(Change detection outputs)
● ● ● ● ●

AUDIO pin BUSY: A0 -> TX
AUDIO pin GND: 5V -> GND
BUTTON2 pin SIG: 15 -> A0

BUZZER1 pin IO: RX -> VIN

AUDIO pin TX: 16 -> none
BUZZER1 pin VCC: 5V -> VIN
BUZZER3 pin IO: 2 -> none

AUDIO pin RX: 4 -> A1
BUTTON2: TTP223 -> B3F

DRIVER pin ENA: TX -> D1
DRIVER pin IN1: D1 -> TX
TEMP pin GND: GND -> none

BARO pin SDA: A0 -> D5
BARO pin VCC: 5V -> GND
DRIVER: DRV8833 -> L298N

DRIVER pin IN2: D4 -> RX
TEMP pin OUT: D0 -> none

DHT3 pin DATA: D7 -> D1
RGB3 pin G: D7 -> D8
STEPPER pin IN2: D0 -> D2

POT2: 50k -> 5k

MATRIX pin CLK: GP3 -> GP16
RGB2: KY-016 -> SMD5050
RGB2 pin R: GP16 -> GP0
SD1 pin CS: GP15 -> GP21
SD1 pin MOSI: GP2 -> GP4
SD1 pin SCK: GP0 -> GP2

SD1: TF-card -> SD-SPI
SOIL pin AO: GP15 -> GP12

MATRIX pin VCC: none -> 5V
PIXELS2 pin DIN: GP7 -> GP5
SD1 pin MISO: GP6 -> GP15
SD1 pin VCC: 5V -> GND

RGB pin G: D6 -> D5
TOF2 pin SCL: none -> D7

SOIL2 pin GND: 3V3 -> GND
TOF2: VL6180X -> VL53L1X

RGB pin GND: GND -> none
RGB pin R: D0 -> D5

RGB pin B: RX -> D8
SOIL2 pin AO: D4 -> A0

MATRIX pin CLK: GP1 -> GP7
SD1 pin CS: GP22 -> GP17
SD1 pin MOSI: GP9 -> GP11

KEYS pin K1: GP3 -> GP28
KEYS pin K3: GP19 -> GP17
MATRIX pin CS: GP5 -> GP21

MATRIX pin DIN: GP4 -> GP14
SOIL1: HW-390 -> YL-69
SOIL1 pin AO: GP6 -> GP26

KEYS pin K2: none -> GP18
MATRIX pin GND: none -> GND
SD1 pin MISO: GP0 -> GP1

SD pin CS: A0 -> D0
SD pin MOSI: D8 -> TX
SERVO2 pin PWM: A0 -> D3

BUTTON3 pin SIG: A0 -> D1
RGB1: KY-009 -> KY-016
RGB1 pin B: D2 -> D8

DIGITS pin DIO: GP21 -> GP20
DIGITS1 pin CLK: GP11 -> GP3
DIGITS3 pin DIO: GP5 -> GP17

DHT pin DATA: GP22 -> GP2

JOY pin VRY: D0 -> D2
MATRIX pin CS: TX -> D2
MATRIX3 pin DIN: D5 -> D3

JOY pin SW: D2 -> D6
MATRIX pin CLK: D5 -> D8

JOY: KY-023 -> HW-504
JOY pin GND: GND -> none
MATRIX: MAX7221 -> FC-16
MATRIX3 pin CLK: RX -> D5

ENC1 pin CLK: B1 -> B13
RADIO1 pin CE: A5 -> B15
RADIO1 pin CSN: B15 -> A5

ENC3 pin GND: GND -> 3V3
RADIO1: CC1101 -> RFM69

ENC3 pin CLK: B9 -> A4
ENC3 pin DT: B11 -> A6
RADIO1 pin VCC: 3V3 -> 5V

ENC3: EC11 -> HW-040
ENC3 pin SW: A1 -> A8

● ● ● ● ●

From the first line to the last, retype the records exactly.

AUDIO pin BUSY: A0 -> TX
AUDIO pin GND: 5V -> GND
BUTTON2 pin SIG: 15 -> A0

BUZZER1 pin IO: RX -> VIN

AUDIO pin TX: 16 -> none
BUZZER1 pin VCC: 5V -> VIN
BUZZER3 pin IO: 2 -> none

AUDIO pin RX: 4 -> A1
BUTTON2: TTP223 -> B3F

DRIVER pin ENA: TX -> D1
DRIVER pin IN1: D1 -> TX
TEMP pin GND: GND -> none

BARO pin SDA: A0 -> D5
BARO pin VCC: 5V -> GND
DRIVER: DRV8833 -> L298N

DRIVER pin IN2: D4 -> RX
TEMP pin OUT: D0 -> none

DHT3 pin DATA: D7 -> D1
RGB3 pin G: D7 -> D8
STEPPER pin IN2: D0 -> D2

POT2: 50k -> 5k

MATRIX pin CLK: GP3 -> GP16
RGB2: KY-016 -> SMD5050
RGB2 pin R: GP16 -> GP0
SD1 pin CS: GP15 -> GP21
SD1 pin MOSI: GP2 -> GP4
SD1 pin SCK: GP0 -> GP2

SD1: TF-card -> SD-SPI
SOIL pin AO: GP15 -> GP12

MATRIX pin VCC: none -> 5V
PIXELS2 pin DIN: GP7 -> GP5
SD1 pin MISO: GP6 -> GP15
SD1 pin VCC: 5V -> GND

RGB pin G: D6 -> D5
TOF2 pin SCL: none -> D7

SOIL2 pin GND: 3V3 -> GND
TOF2: VL6180X -> VL53L1X

RGB pin GND: GND -> none
RGB pin R: D0 -> D5

RGB pin B: RX -> D8
SOIL2 pin AO: D4 -> A0

MATRIX pin CLK: GP1 -> GP7
SD1 pin CS: GP22 -> GP17
SD1 pin MOSI: GP9 -> GP11

KEYS pin K1: GP3 -> GP28
KEYS pin K3: GP19 -> GP17
MATRIX pin CS: GP5 -> GP21

MATRIX pin DIN: GP4 -> GP14
SOIL1: HW-390 -> YL-69
SOIL1 pin AO: GP6 -> GP26

KEYS pin K2: none -> GP18
MATRIX pin GND: none -> GND
SD1 pin MISO: GP0 -> GP1

SD pin CS: A0 -> D0
SD pin MOSI: D8 -> TX
SERVO2 pin PWM: A0 -> D3

BUTTON3 pin SIG: A0 -> D1
RGB1: KY-009 -> KY-016
RGB1 pin B: D2 -> D8

DIGITS pin DIO: GP21 -> GP20
DIGITS1 pin CLK: GP11 -> GP3
DIGITS3 pin DIO: GP5 -> GP17

DHT pin DATA: GP22 -> GP2

JOY pin VRY: D0 -> D2
MATRIX pin CS: TX -> D2
MATRIX3 pin DIN: D5 -> D3

JOY pin SW: D2 -> D6
MATRIX pin CLK: D5 -> D8

JOY: KY-023 -> HW-504
JOY pin GND: GND -> none
MATRIX: MAX7221 -> FC-16
MATRIX3 pin CLK: RX -> D5

ENC1 pin CLK: B1 -> B13
RADIO1 pin CE: A5 -> B15
RADIO1 pin CSN: B15 -> A5

ENC3 pin GND: GND -> 3V3
RADIO1: CC1101 -> RFM69

ENC3 pin CLK: B9 -> A4
ENC3 pin DT: B11 -> A6
RADIO1 pin VCC: 3V3 -> 5V

ENC3: EC11 -> HW-040
ENC3 pin SW: A1 -> A8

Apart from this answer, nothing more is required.